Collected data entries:
————
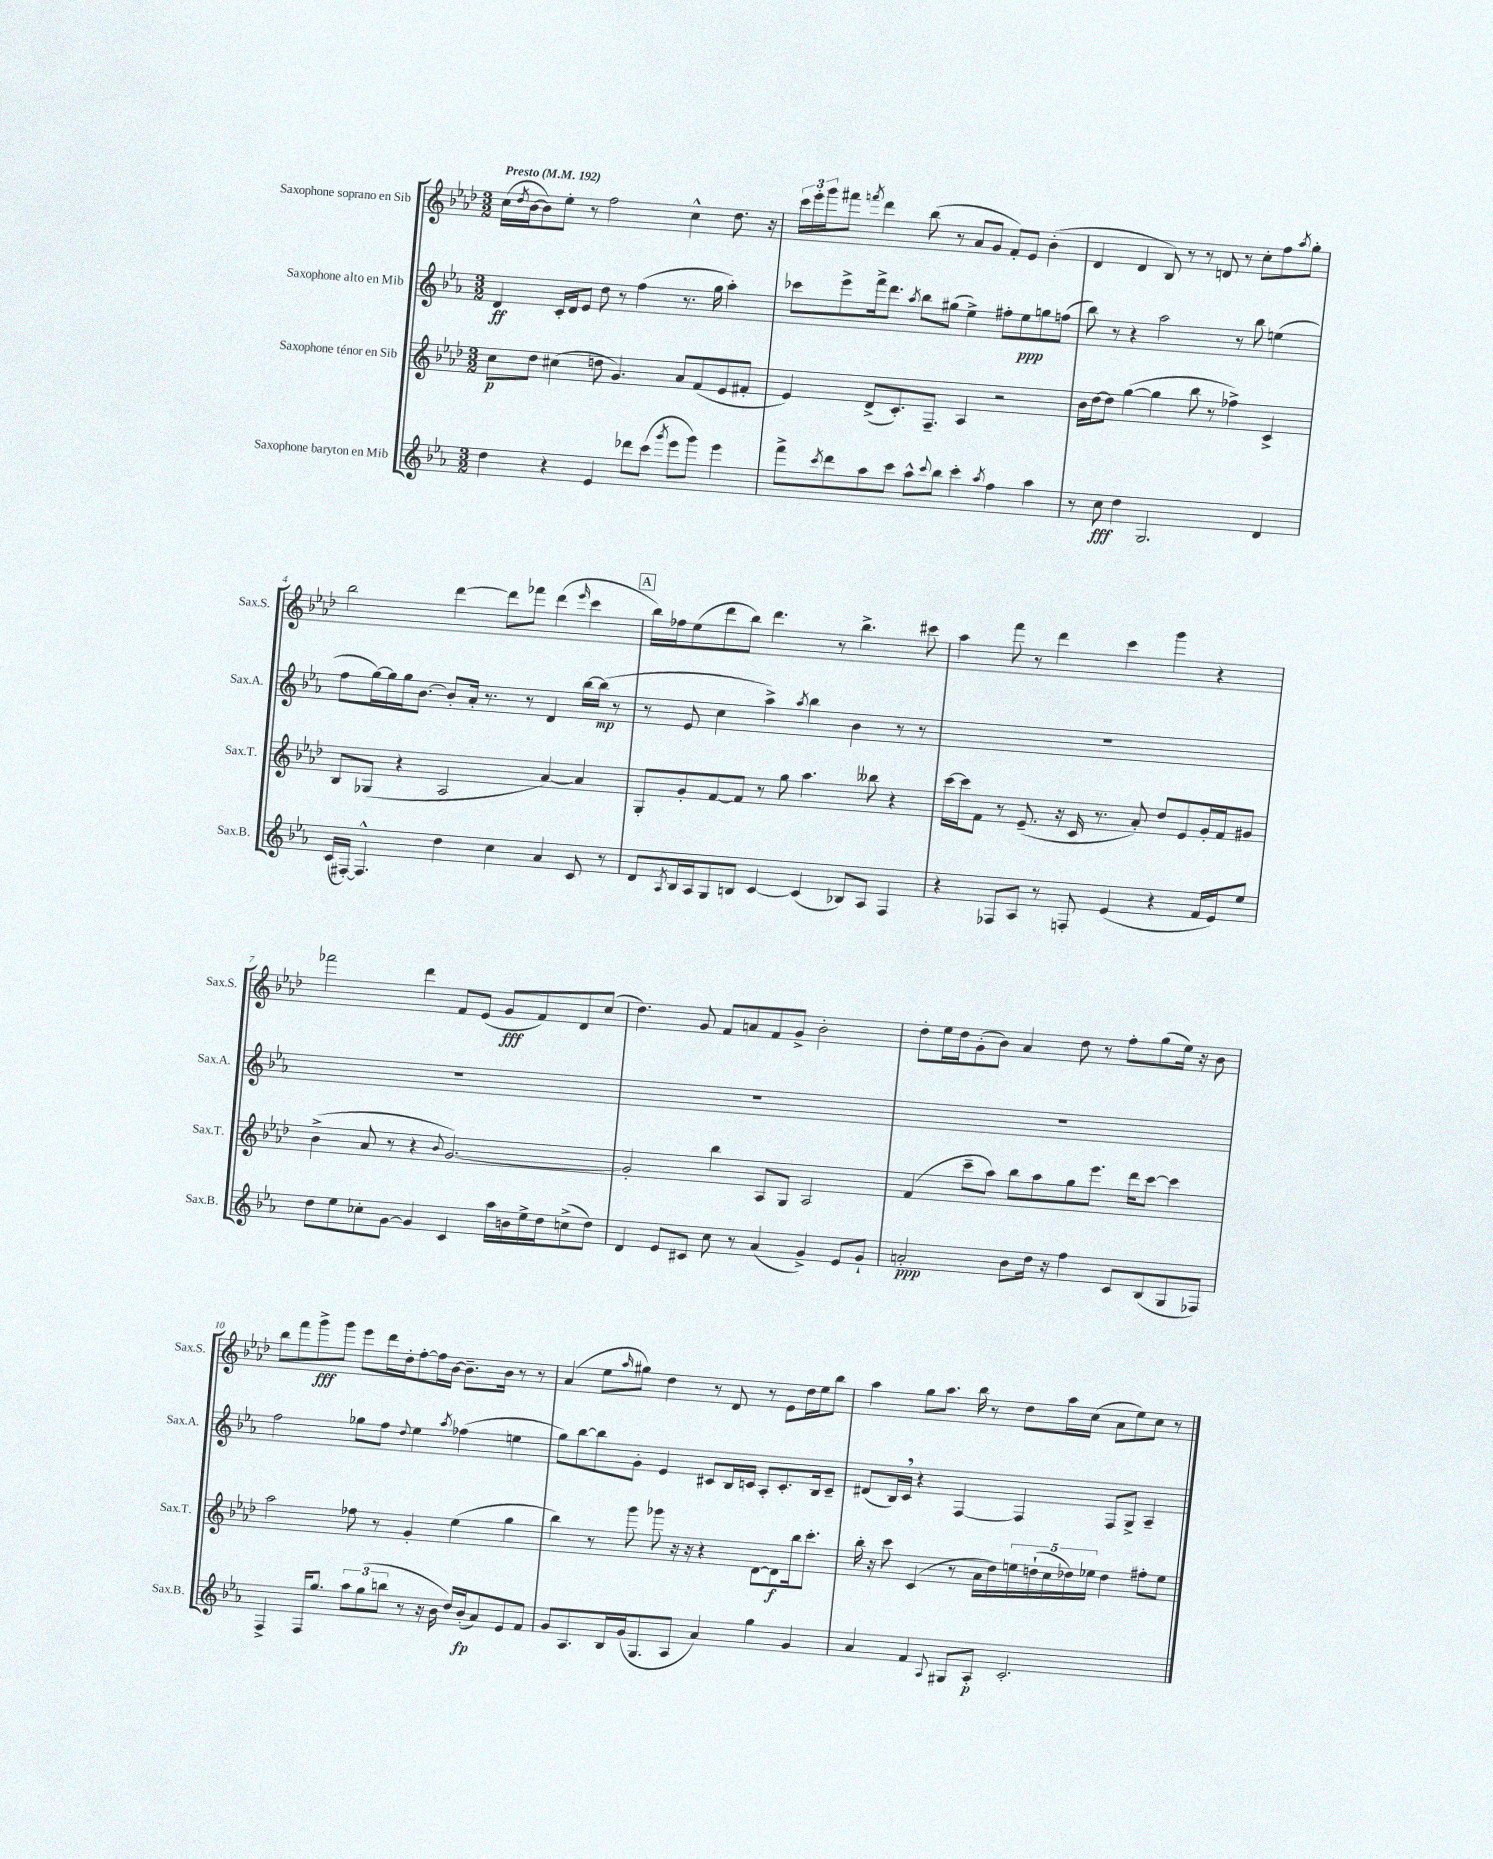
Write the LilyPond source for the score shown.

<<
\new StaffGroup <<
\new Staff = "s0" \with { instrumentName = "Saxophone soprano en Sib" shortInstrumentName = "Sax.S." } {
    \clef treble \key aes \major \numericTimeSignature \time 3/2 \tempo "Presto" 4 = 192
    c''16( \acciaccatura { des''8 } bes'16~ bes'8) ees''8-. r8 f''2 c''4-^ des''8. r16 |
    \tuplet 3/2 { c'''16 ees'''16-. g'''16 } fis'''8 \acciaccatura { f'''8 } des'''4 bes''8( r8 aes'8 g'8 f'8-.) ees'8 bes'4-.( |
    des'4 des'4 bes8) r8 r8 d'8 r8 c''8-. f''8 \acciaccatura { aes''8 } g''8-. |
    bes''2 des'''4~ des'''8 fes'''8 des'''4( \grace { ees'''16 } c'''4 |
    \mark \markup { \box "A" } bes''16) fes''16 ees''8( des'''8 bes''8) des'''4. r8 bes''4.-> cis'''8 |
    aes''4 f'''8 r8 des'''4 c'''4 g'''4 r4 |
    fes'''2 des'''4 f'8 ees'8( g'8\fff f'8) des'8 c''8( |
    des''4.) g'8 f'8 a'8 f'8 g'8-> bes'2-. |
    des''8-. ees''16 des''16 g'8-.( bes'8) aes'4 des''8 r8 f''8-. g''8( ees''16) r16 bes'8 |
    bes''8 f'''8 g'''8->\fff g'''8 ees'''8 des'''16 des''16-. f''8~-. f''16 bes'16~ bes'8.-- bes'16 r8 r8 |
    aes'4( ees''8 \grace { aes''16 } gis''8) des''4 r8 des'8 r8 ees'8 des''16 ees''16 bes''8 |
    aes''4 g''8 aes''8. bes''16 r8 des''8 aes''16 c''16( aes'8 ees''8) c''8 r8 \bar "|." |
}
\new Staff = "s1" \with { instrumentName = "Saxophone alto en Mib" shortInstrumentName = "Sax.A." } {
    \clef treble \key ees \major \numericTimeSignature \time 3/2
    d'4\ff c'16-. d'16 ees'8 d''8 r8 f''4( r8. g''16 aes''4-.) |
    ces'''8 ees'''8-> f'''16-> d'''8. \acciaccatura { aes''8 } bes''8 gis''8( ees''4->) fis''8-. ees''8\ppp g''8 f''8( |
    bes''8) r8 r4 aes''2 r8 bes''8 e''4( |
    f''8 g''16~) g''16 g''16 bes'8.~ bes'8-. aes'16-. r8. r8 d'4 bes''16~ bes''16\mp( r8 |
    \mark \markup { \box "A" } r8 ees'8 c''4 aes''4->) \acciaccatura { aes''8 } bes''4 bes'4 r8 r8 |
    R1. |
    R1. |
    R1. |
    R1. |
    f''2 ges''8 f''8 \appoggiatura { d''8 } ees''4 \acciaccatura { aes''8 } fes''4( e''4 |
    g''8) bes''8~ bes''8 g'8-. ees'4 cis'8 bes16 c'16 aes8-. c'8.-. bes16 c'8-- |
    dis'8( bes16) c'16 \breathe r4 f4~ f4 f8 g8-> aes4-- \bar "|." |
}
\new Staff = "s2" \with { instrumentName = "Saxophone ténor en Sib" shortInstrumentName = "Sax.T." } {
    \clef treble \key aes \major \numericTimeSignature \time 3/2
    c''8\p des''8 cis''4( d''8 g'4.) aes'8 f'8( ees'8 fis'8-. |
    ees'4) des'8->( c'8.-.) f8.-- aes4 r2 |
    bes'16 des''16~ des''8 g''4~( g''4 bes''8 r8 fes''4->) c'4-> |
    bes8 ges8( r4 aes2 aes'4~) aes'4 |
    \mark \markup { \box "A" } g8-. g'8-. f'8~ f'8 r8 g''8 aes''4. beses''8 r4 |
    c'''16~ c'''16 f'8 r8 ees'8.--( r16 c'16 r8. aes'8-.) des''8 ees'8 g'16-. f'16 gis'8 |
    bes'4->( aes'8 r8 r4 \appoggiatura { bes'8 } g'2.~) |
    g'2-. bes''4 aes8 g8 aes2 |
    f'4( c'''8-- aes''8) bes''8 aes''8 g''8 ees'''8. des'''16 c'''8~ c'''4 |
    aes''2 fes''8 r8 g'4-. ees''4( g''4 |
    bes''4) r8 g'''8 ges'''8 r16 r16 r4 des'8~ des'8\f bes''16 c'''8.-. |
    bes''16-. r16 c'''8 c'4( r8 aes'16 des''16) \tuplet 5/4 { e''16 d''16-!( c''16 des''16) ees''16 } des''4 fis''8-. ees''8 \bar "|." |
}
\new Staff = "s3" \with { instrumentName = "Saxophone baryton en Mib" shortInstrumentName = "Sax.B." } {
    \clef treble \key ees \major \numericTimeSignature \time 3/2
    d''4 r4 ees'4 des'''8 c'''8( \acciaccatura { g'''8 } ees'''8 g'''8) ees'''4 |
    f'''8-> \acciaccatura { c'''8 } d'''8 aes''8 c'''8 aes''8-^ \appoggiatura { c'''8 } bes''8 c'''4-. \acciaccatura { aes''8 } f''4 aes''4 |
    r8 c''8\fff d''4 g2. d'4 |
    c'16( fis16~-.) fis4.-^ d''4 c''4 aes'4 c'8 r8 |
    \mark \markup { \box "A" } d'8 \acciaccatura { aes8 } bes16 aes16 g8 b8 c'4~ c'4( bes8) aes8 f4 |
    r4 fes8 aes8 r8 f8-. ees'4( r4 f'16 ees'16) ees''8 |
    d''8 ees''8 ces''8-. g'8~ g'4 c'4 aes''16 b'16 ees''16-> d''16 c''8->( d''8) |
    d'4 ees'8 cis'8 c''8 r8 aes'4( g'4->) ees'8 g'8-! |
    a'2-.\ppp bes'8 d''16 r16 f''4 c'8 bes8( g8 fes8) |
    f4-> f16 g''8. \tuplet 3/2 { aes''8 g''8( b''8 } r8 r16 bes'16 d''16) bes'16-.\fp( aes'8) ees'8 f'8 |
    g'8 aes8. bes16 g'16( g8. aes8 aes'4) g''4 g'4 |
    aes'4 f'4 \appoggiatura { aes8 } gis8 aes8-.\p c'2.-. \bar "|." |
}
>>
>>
————
◆ What you need to do: List every line in the listing that contains the string "instrumentName", matching case exactly.

◆ Problem solution:
\new Staff = "s0" \with { instrumentName = "Saxophone soprano en Sib" shortInstrumentName = "Sax.S." } {
\new Staff = "s1" \with { instrumentName = "Saxophone alto en Mib" shortInstrumentName = "Sax.A." } {
\new Staff = "s2" \with { instrumentName = "Saxophone ténor en Sib" shortInstrumentName = "Sax.T." } {
\new Staff = "s3" \with { instrumentName = "Saxophone baryton en Mib" shortInstrumentName = "Sax.B." } {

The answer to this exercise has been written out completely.